*** Opening of Data ***

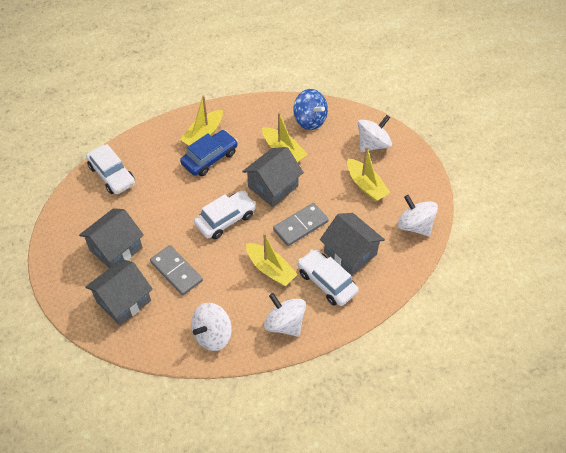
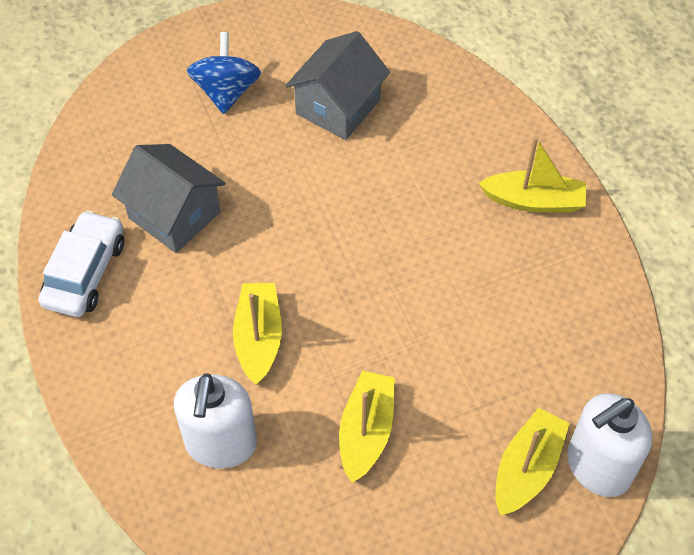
blue car: 1 -> 0
grey domino: 2 -> 0
grey house: 4 -> 2
white car: 3 -> 1
white soap dispenser: 0 -> 2
white spinning top: 4 -> 0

*** Close of Data ***

Your task → Copy out all the data above exactly as written. Skip the pictures.

Expected output →
blue car: 1 -> 0
grey domino: 2 -> 0
grey house: 4 -> 2
white car: 3 -> 1
white soap dispenser: 0 -> 2
white spinning top: 4 -> 0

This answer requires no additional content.